## AIM
State how many lines in the data below contain the string "appoggiatura". Give only the number.

## EXERCISE MATERIALS

···

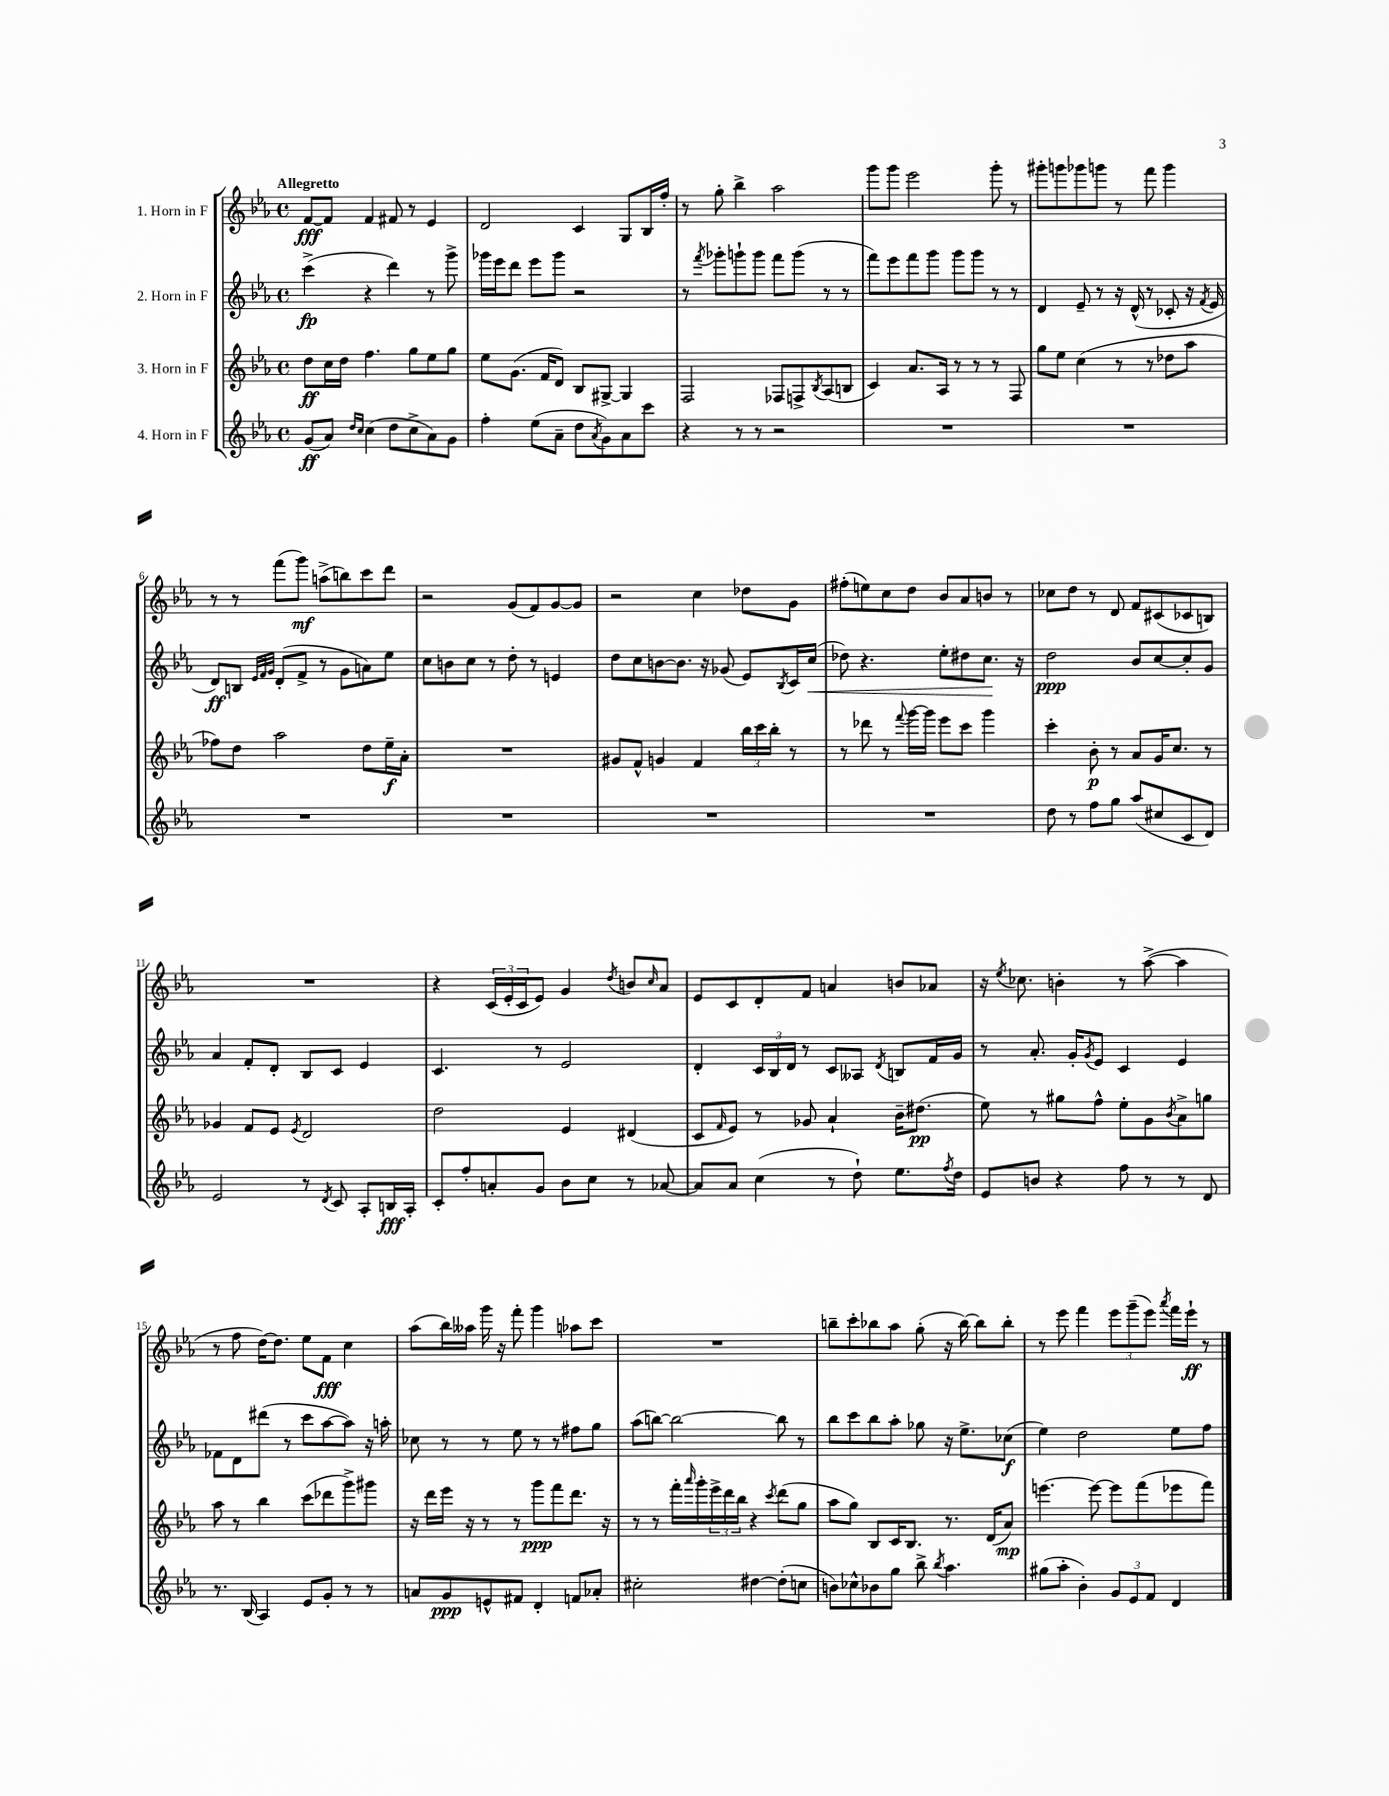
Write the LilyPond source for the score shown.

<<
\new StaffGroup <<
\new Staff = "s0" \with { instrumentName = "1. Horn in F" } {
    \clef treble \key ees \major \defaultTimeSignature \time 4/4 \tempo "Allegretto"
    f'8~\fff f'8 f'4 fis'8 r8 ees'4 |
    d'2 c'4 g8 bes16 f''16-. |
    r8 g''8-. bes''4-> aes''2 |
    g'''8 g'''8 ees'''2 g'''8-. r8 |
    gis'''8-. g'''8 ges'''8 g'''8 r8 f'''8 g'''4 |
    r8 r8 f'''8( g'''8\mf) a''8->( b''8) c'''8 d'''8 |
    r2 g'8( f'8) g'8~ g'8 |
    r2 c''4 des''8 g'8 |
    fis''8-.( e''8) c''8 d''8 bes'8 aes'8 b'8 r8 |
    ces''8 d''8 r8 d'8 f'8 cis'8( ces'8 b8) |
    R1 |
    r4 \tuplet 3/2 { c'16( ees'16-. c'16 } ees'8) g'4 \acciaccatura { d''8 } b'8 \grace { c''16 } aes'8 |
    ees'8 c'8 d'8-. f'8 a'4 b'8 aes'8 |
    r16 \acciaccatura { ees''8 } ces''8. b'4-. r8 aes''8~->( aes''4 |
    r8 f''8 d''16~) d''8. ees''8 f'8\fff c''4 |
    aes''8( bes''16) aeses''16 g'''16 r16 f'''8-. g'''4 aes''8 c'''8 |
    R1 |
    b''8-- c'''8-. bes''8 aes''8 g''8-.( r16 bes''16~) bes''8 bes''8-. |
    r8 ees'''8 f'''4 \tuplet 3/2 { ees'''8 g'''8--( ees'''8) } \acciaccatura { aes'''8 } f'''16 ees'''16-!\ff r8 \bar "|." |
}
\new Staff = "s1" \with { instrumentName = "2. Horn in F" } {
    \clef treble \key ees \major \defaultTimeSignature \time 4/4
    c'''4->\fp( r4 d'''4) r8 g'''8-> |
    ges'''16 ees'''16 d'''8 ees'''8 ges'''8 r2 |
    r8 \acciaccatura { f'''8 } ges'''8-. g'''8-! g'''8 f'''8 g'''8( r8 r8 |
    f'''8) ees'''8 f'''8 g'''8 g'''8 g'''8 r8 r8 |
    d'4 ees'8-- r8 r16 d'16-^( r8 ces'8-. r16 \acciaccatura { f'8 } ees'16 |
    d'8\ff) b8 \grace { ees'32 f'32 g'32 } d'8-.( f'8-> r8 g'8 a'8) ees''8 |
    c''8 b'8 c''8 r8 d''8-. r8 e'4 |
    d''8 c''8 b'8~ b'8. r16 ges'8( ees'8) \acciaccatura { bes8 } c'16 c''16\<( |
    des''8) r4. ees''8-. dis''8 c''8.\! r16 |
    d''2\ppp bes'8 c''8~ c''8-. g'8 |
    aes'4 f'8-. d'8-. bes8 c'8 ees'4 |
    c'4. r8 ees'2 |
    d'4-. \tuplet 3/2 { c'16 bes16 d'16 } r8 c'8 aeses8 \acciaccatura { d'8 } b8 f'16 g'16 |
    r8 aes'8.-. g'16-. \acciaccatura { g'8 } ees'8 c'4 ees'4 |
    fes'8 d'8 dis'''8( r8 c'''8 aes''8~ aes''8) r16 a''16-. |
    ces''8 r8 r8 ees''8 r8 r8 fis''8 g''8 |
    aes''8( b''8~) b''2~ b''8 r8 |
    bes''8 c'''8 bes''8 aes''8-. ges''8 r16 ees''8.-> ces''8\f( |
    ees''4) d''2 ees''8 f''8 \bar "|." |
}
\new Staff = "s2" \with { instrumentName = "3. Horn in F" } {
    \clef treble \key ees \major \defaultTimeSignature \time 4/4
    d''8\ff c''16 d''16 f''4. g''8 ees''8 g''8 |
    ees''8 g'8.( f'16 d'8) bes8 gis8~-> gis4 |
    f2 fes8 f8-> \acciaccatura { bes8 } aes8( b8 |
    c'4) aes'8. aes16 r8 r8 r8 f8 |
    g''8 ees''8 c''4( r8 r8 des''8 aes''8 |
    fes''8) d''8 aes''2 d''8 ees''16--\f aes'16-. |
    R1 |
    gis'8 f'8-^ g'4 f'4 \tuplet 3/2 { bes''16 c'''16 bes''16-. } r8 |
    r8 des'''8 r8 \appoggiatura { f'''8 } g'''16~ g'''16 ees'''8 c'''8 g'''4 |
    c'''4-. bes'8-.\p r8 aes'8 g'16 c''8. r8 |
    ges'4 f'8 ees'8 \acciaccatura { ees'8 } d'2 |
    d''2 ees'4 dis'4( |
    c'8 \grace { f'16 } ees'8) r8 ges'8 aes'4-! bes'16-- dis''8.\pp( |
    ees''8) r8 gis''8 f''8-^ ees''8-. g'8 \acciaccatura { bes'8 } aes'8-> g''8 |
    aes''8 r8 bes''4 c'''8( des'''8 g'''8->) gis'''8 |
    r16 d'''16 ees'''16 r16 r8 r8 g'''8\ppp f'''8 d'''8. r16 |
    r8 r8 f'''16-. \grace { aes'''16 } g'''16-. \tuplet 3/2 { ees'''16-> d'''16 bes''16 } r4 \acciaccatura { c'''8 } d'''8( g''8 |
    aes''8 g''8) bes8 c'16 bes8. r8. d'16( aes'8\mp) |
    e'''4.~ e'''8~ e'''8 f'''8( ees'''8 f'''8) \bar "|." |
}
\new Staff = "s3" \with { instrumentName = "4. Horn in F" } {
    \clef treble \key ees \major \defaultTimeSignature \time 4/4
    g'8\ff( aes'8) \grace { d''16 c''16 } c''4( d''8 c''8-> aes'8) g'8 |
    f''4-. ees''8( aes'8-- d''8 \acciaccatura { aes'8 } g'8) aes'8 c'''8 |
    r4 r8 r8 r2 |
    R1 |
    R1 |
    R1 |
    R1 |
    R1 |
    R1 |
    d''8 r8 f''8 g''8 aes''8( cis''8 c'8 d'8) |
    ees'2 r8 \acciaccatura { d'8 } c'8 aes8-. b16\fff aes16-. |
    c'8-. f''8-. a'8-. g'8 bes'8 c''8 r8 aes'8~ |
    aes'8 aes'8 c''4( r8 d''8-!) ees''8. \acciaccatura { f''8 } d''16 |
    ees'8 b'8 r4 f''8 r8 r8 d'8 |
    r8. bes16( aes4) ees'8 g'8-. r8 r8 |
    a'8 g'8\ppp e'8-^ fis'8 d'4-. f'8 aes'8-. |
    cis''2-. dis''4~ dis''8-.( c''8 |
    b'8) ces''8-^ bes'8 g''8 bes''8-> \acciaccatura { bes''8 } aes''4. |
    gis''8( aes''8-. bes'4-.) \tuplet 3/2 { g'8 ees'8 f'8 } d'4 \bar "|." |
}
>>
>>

···

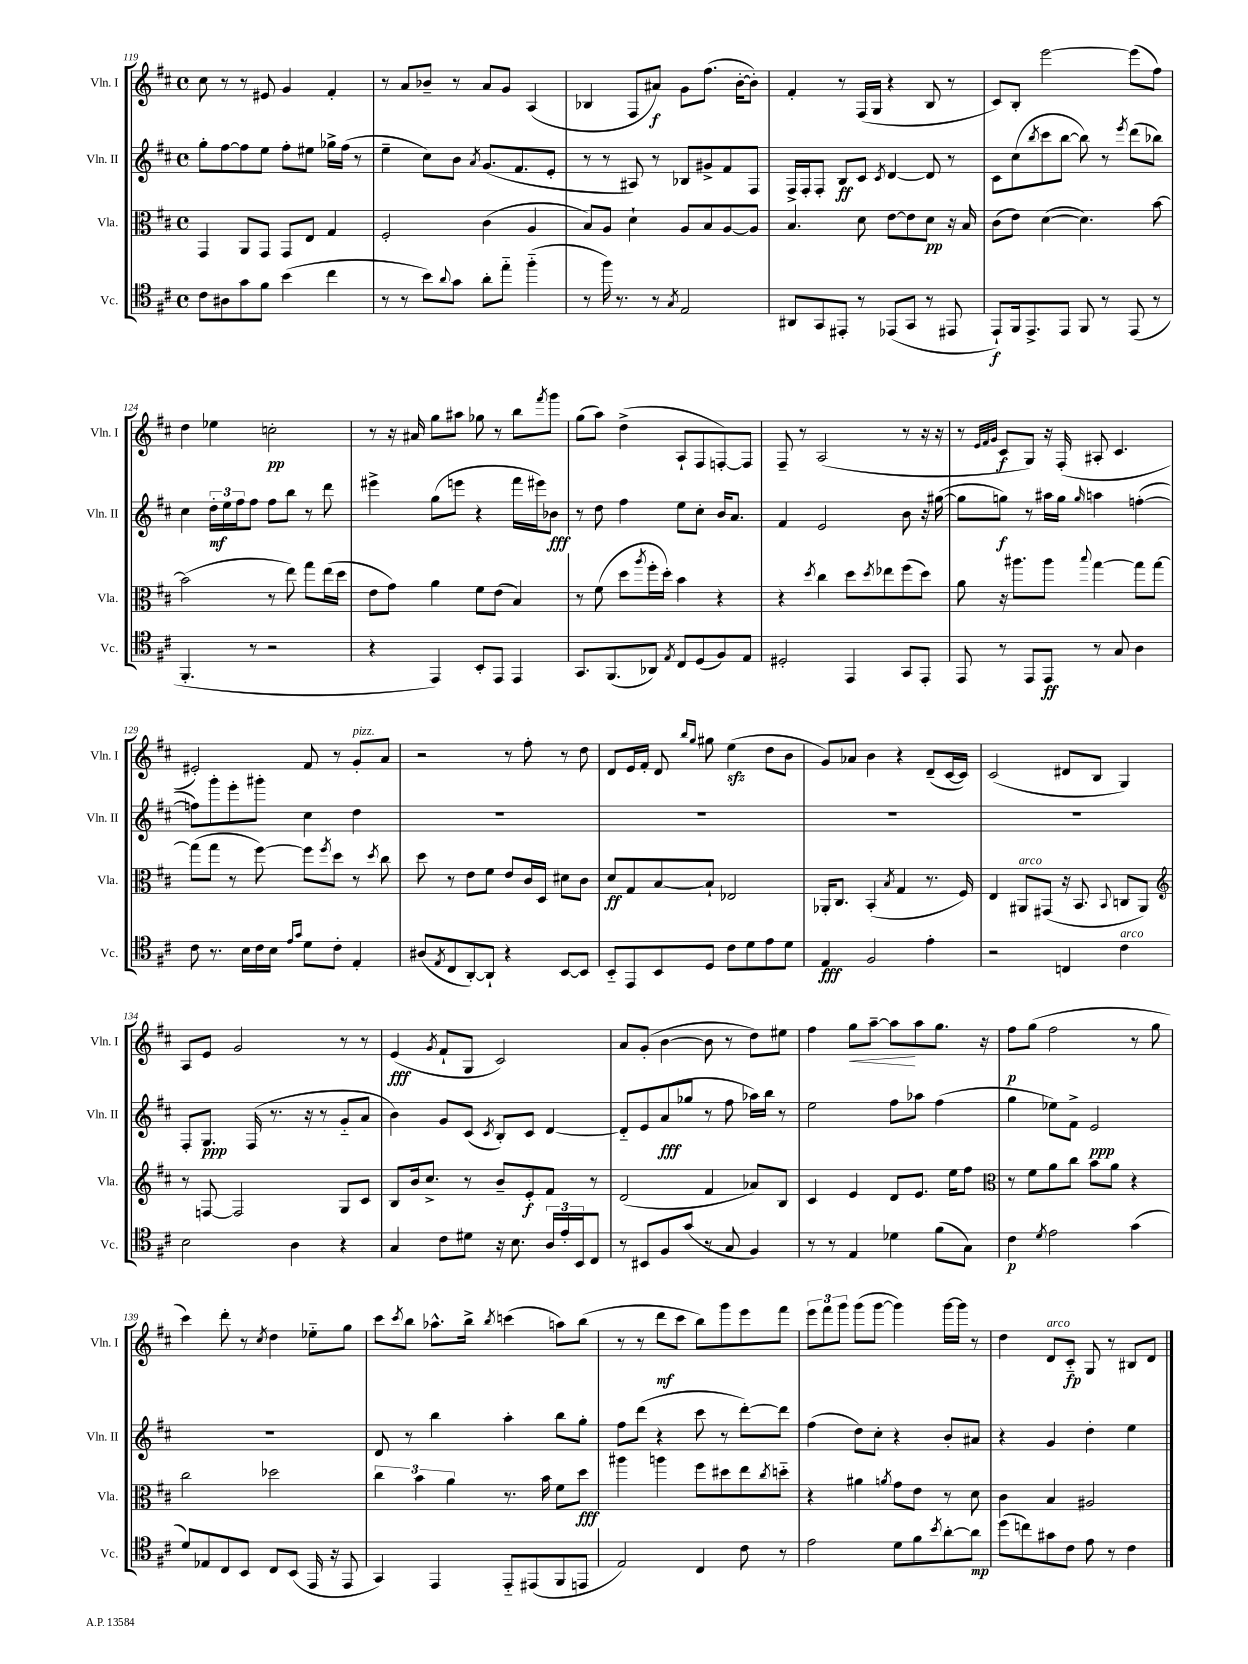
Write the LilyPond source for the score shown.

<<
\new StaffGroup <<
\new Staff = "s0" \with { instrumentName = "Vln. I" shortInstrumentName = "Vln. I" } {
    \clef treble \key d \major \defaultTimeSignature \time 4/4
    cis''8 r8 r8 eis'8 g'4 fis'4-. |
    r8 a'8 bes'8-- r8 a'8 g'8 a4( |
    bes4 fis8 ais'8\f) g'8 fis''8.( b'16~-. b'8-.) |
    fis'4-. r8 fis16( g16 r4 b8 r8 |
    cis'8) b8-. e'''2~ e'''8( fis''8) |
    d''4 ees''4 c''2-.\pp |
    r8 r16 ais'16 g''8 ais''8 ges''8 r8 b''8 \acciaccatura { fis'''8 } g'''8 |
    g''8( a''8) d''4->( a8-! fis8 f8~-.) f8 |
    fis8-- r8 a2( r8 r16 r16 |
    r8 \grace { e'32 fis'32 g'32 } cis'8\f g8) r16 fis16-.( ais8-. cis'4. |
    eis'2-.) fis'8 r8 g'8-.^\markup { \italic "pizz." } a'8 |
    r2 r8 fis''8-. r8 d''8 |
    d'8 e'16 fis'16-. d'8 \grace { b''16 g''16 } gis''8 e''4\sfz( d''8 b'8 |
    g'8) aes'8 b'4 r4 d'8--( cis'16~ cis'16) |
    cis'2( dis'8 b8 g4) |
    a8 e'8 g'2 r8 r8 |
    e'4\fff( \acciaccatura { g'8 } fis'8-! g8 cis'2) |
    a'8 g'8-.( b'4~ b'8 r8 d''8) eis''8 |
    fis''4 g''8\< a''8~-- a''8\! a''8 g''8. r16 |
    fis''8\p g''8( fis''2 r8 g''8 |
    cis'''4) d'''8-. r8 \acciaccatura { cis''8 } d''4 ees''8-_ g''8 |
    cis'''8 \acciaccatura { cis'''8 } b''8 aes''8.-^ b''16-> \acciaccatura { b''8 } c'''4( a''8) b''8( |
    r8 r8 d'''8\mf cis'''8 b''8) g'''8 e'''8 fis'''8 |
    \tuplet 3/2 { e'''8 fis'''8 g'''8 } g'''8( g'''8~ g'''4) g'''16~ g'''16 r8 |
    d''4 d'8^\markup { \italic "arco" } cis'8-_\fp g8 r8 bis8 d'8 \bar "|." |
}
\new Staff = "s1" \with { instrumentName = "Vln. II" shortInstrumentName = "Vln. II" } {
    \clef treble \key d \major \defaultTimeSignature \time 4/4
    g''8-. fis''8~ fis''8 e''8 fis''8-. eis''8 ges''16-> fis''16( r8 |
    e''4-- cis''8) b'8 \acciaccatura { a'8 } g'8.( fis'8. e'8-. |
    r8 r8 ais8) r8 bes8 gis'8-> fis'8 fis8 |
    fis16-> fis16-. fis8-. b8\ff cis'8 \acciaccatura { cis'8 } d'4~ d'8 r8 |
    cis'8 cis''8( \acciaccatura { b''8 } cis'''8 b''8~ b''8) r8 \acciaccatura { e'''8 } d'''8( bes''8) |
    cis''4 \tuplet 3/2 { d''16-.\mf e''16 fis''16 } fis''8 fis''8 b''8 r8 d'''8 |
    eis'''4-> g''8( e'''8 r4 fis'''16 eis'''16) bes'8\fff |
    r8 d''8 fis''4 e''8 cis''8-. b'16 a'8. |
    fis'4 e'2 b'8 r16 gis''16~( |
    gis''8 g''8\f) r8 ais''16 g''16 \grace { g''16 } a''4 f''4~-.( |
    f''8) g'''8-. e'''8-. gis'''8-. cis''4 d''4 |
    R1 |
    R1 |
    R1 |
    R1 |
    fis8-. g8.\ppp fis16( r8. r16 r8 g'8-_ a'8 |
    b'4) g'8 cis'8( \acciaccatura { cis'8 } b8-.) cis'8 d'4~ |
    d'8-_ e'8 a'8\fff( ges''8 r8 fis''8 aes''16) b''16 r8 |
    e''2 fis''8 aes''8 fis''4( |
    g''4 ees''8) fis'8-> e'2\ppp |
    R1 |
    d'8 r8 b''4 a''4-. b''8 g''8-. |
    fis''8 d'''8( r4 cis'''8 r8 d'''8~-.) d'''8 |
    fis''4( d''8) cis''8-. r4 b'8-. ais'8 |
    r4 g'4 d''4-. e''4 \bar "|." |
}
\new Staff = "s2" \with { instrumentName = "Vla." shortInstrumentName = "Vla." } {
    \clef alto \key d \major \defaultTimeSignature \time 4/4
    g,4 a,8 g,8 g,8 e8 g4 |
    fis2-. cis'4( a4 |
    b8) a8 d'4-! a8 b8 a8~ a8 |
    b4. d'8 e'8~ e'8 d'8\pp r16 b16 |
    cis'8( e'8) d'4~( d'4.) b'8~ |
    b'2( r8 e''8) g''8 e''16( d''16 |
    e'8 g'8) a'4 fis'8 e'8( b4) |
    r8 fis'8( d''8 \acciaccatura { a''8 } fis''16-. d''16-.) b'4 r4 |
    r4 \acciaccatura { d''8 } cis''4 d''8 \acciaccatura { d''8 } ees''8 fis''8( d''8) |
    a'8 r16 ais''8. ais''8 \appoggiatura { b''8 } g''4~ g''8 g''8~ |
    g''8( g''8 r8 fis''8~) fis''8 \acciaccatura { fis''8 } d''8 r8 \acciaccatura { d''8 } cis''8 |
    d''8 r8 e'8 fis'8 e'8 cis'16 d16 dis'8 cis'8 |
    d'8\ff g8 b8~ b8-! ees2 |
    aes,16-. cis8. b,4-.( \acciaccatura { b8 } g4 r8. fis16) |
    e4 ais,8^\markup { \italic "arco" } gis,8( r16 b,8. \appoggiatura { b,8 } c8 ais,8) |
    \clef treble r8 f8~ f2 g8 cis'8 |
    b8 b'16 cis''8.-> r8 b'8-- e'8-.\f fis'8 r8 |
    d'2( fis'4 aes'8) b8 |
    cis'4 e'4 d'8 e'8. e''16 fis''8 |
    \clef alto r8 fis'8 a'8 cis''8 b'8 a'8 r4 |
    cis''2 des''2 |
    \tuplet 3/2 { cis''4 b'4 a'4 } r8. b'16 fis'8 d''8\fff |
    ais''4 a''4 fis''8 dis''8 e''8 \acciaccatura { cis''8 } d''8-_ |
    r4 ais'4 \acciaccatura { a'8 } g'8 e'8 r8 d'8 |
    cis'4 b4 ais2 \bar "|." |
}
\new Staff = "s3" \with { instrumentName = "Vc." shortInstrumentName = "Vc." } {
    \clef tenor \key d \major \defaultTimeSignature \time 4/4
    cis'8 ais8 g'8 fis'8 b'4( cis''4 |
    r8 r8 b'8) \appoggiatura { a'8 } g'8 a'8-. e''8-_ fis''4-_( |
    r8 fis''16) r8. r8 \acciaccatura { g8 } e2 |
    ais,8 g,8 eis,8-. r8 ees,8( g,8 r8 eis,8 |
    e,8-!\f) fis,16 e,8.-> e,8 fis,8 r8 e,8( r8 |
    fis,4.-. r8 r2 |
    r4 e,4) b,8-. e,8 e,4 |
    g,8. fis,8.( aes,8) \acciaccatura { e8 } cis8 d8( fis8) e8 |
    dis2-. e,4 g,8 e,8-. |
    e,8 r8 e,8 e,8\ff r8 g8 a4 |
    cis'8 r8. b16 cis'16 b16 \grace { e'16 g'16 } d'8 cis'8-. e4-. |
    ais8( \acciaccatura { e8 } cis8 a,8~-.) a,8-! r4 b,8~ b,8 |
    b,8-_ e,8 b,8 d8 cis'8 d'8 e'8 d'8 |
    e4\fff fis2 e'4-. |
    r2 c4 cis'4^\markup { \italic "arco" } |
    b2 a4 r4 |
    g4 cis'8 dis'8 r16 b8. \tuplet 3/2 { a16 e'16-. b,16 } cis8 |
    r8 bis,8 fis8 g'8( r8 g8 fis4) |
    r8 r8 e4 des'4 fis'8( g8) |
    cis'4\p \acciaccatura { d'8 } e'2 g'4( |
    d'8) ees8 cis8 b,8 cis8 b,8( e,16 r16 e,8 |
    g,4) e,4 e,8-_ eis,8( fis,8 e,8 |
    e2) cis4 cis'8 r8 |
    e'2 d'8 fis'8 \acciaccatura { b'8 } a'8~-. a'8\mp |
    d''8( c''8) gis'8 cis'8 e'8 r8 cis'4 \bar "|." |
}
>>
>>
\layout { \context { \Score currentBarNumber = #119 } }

···

## THE RESULT
4